### What is expected
The word "arrow" occurs in some lines of the listing. Copy those lines.
BEGIN Supplied data
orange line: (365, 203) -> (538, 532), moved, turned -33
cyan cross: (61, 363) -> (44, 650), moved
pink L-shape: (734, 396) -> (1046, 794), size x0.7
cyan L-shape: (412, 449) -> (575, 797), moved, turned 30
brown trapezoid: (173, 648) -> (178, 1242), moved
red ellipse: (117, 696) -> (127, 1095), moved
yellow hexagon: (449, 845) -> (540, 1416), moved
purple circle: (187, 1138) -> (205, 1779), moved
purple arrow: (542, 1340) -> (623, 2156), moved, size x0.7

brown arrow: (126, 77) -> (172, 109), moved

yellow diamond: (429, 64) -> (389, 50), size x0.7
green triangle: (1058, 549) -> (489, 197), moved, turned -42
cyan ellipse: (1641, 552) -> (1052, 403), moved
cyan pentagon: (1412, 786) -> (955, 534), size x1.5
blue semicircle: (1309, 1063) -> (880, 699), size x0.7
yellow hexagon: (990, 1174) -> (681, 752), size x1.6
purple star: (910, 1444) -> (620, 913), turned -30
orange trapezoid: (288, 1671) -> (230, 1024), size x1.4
END Supplied data
### Solution for this exercise
purple arrow: (542, 1340) -> (623, 2156), moved, size x0.7
brown arrow: (126, 77) -> (172, 109), moved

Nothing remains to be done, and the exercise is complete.